### DATA FOR THE TASK:
^^^^^^^^^^^^^^^^
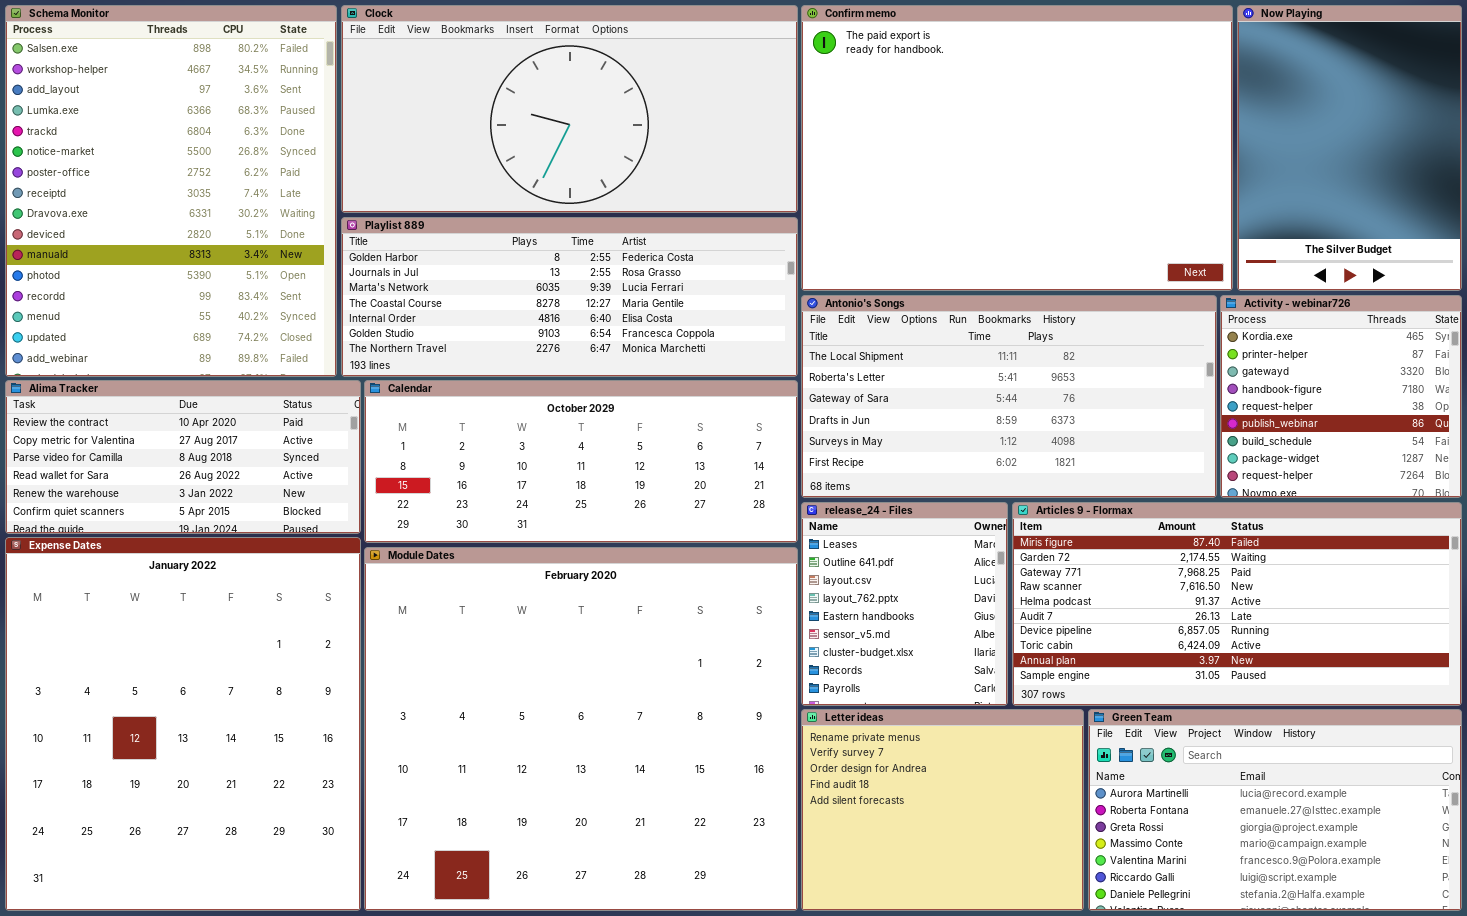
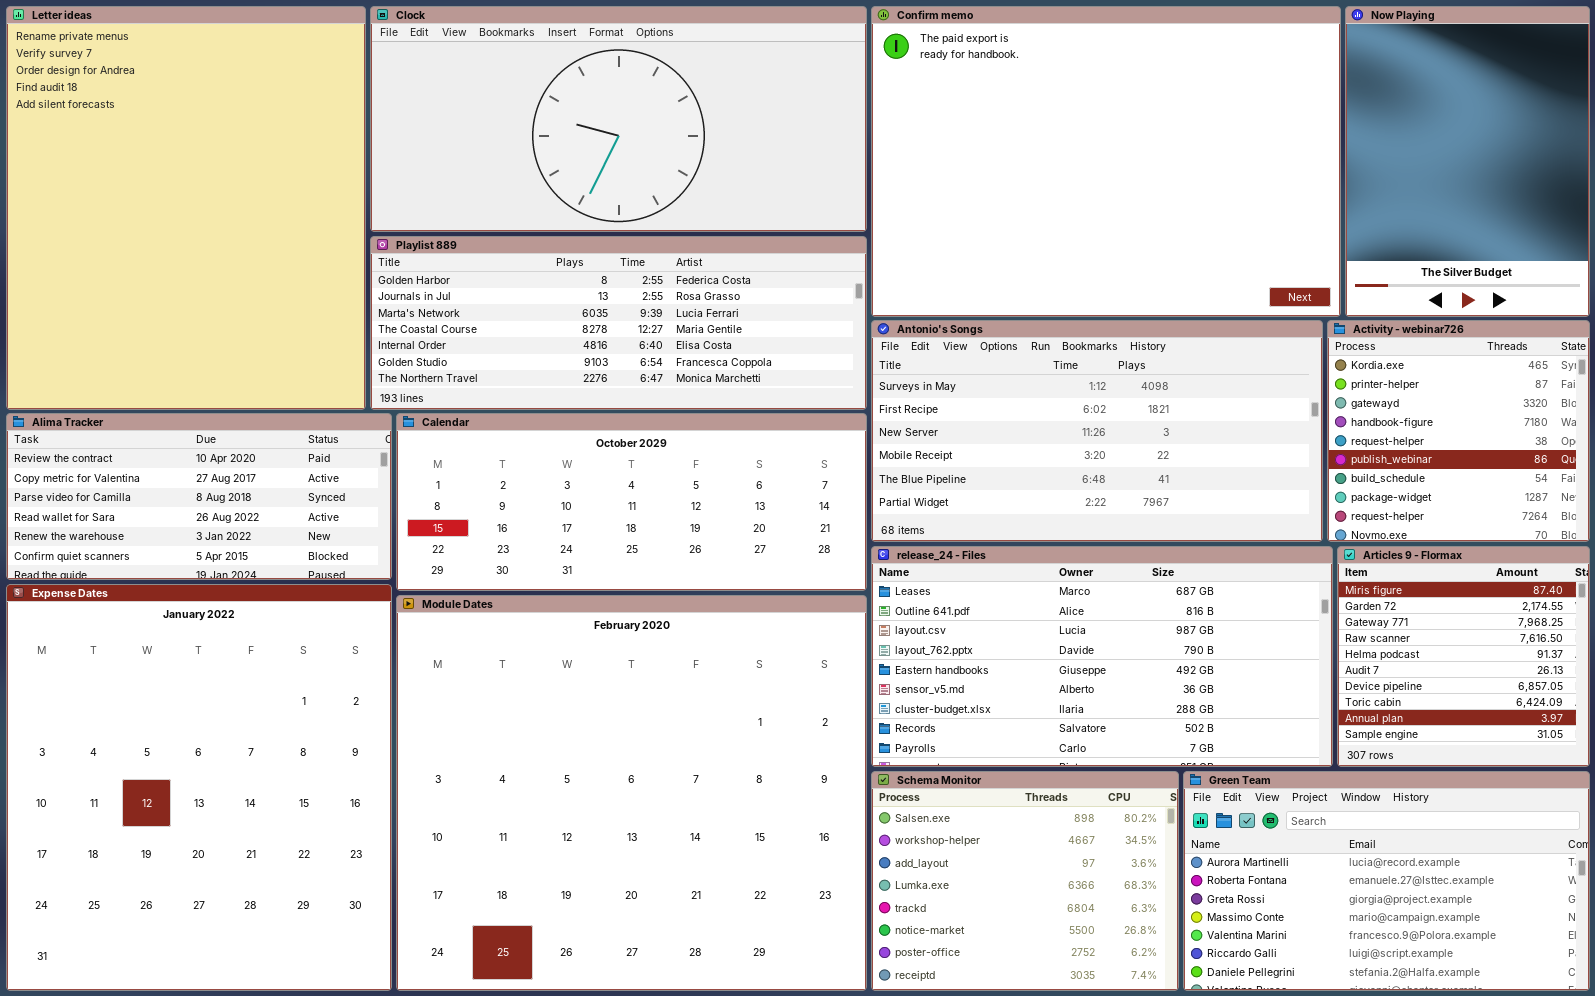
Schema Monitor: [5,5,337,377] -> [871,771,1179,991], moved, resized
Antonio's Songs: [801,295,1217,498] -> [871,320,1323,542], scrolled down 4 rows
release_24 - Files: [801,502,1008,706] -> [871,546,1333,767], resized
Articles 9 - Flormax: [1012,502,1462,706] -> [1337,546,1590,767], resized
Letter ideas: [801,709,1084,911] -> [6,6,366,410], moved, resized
^^^^^^^^^^^^^^^^
### TASK ITEM:
Leaving the pictures aside, repeat the data above exactly.

### RESULT OF THIS TASK:
Schema Monitor: [5,5,337,377] -> [871,771,1179,991], moved, resized
Antonio's Songs: [801,295,1217,498] -> [871,320,1323,542], scrolled down 4 rows
release_24 - Files: [801,502,1008,706] -> [871,546,1333,767], resized
Articles 9 - Flormax: [1012,502,1462,706] -> [1337,546,1590,767], resized
Letter ideas: [801,709,1084,911] -> [6,6,366,410], moved, resized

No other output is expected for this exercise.